Task to complete:
Reproduce nothing but the lines from the one containing "(323, 410) = (683, 341): yellow" to the end of the records below, each exactly as written.

BEGIN

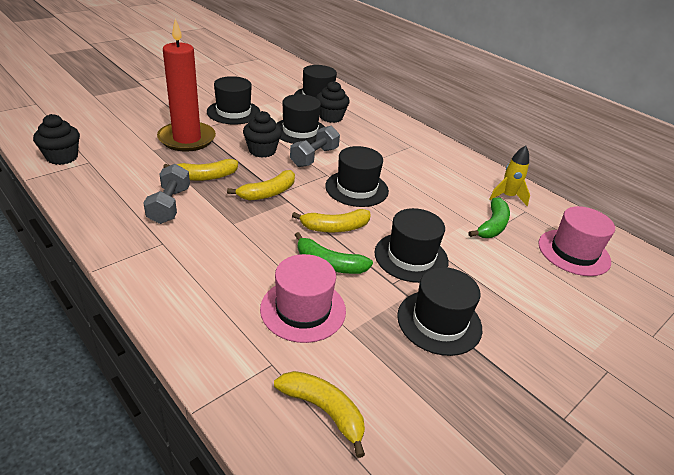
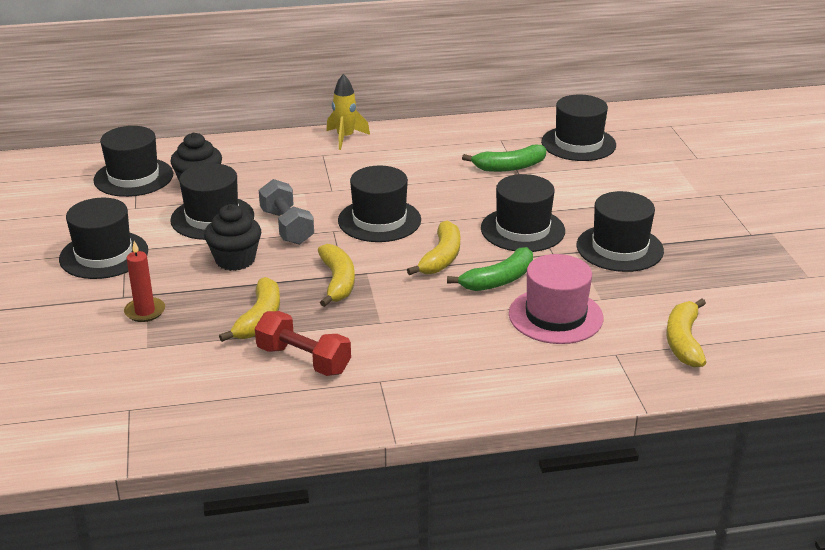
camera: 55 degrees left, 5 degrees down
(62, 157) = (91, 432): black cupcake -> none
(169, 205) = (303, 360): grey dumbbell -> red dumbbell
(187, 139) = (145, 311): red candle -> red candle, size x0.45
(323, 410) = (683, 341): yellow banana -> yellow banana turned 60 degrees counterclockwise
(492, 226) = (509, 167): green banana -> green banana turned 105 degrees clockwise
(507, 197) = (470, 139): yellow rocket -> yellow rocket (345, 138)
(573, 252) = (578, 143): pink hat -> black hat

END

Task solution:
(323, 410) = (683, 341): yellow banana -> yellow banana turned 60 degrees counterclockwise
(492, 226) = (509, 167): green banana -> green banana turned 105 degrees clockwise
(507, 197) = (470, 139): yellow rocket -> yellow rocket (345, 138)
(573, 252) = (578, 143): pink hat -> black hat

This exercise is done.